## Problem requirements
Copy out, from the entries below, each line that holds the string "degrees".

## Material for the task
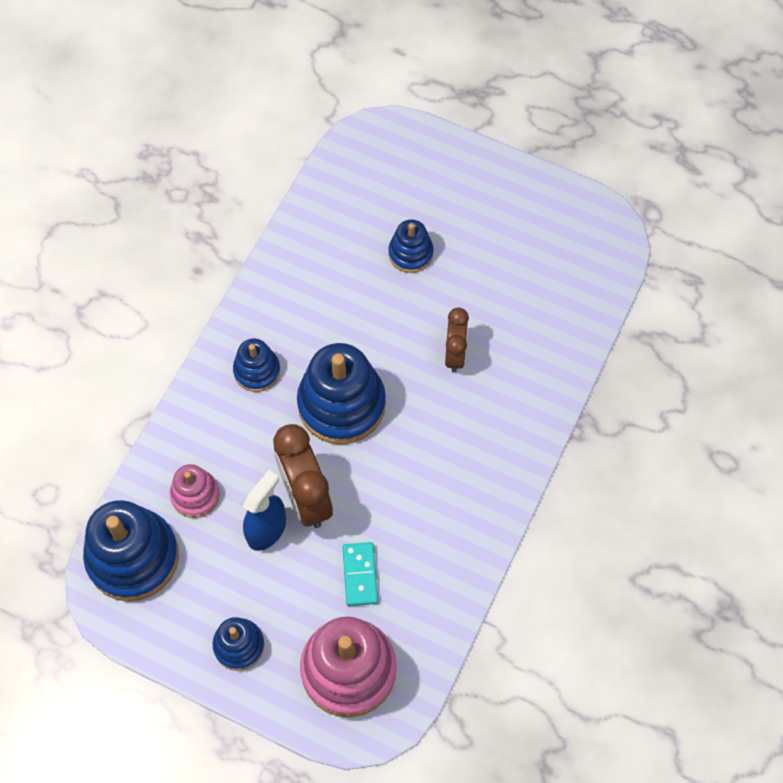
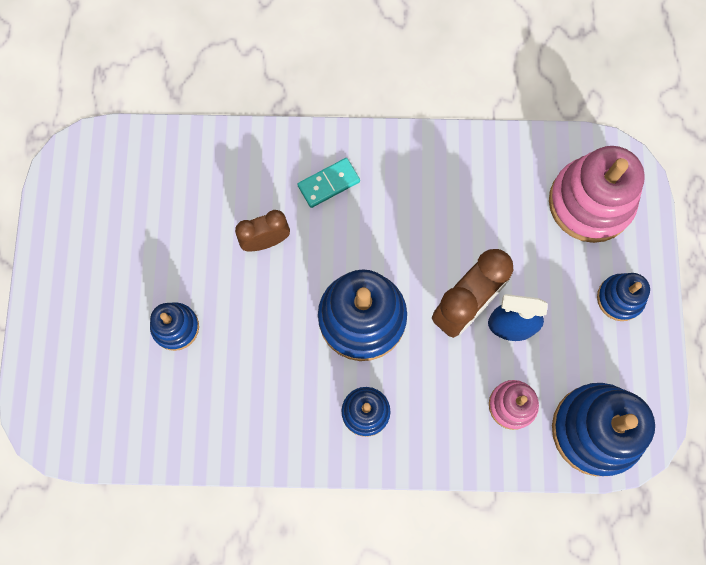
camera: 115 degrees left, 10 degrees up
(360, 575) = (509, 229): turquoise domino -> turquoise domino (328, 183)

...

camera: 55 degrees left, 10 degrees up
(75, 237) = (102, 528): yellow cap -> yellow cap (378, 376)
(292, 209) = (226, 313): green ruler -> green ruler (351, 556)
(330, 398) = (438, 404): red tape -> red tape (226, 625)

...

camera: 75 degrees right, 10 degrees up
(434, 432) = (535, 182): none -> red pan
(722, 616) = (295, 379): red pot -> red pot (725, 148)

## Reply
camera: 115 degrees left, 10 degrees up
camera: 55 degrees left, 10 degrees up
camera: 75 degrees right, 10 degrees up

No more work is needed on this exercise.